# [Work item]
From the line that includes "(576, 454) = (938, 462): green" down to the final line of the data below, copy every line exactly and leave the rest out.

####

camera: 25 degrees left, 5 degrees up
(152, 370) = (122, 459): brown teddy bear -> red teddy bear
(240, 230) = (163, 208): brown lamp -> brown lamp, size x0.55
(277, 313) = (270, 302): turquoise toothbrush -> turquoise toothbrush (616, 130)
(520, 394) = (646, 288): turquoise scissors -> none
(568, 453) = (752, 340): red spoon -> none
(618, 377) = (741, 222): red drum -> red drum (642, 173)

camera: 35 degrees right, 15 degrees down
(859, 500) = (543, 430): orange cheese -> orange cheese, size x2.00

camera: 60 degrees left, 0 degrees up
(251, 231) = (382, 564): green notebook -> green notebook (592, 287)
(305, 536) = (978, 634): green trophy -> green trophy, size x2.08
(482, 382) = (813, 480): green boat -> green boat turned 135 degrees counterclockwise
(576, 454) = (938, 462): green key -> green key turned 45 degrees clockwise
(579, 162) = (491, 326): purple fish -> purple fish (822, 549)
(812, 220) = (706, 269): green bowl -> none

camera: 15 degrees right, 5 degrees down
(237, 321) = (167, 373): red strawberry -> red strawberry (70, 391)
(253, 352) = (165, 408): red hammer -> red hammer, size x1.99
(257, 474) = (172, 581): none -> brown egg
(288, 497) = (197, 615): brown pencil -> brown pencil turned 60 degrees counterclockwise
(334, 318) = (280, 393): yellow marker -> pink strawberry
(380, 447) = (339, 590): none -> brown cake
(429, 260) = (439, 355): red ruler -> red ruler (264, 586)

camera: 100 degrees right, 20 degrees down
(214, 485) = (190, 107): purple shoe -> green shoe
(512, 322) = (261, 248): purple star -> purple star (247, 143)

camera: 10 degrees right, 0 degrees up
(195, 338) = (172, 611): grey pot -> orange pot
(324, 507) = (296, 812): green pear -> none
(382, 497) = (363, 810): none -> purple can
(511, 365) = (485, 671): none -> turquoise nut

####

# [Expected output]
(576, 454) = (938, 462): green key -> green key turned 45 degrees clockwise
(579, 162) = (491, 326): purple fish -> purple fish (822, 549)
(812, 220) = (706, 269): green bowl -> none

camera: 15 degrees right, 5 degrees down
(237, 321) = (167, 373): red strawberry -> red strawberry (70, 391)
(253, 352) = (165, 408): red hammer -> red hammer, size x1.99
(257, 474) = (172, 581): none -> brown egg
(288, 497) = (197, 615): brown pencil -> brown pencil turned 60 degrees counterclockwise
(334, 318) = (280, 393): yellow marker -> pink strawberry
(380, 447) = (339, 590): none -> brown cake
(429, 260) = (439, 355): red ruler -> red ruler (264, 586)

camera: 100 degrees right, 20 degrees down
(214, 485) = (190, 107): purple shoe -> green shoe
(512, 322) = (261, 248): purple star -> purple star (247, 143)

camera: 10 degrees right, 0 degrees up
(195, 338) = (172, 611): grey pot -> orange pot
(324, 507) = (296, 812): green pear -> none
(382, 497) = (363, 810): none -> purple can
(511, 365) = (485, 671): none -> turquoise nut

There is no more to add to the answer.